## TO BE DONE
Locate every line in the records below that contains the string "kern", and copy each such line in full. Matching is case-sensitive.

## DATASET RECORDS
┌──
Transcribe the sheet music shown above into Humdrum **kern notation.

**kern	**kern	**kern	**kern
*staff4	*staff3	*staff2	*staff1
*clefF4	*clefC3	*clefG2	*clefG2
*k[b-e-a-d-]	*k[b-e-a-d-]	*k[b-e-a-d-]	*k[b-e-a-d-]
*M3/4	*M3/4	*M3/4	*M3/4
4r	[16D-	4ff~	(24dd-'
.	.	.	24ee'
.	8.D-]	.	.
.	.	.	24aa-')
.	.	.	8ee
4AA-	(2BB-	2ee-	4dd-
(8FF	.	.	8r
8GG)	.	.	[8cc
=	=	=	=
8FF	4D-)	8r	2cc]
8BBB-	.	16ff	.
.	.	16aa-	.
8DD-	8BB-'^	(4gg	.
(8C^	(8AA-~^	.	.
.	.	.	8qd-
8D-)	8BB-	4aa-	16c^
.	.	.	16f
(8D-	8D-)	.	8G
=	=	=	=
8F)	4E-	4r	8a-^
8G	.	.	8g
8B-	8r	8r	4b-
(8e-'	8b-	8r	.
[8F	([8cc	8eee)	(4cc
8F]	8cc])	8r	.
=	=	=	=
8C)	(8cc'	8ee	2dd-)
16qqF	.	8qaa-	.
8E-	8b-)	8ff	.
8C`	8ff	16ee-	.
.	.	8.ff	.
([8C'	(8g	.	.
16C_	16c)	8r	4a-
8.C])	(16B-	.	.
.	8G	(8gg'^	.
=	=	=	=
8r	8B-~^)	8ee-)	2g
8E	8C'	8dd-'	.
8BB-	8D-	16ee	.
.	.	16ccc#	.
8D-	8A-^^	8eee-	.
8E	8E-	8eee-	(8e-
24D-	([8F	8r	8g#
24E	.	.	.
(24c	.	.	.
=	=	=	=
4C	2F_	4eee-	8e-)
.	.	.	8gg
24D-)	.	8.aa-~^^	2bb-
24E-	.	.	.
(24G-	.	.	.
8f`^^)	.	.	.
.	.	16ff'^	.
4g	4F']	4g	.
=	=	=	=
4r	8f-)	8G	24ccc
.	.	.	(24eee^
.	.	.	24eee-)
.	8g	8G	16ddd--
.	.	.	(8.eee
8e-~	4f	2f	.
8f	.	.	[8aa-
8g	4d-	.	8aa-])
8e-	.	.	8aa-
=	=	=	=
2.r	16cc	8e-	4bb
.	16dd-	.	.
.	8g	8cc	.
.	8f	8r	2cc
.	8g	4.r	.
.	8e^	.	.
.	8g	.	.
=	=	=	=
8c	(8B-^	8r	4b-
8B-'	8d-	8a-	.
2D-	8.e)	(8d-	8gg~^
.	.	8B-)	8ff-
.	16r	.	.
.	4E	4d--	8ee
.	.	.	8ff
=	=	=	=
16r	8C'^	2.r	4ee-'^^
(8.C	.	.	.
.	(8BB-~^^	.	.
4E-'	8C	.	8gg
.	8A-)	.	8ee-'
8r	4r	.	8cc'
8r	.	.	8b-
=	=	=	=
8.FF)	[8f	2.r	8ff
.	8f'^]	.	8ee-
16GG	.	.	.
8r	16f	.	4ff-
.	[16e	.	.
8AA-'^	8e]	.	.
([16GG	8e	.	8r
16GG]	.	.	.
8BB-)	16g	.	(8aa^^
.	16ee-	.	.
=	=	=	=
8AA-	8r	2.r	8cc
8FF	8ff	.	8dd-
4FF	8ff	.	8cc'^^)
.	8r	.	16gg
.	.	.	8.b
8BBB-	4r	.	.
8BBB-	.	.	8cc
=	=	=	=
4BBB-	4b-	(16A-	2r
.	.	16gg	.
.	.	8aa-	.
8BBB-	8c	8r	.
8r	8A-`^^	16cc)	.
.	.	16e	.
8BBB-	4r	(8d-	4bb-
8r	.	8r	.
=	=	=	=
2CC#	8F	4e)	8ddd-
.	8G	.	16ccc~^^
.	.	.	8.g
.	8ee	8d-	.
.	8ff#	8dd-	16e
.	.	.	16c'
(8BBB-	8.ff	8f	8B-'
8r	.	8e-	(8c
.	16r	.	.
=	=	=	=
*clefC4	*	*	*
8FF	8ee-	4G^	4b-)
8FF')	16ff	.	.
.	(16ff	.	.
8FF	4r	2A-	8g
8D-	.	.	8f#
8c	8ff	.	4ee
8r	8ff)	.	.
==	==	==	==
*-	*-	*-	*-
└──
## FINISHED TASK
Transcribe the sheet music shown above into Humdrum **kern notation.
**kern	**kern	**kern	**kern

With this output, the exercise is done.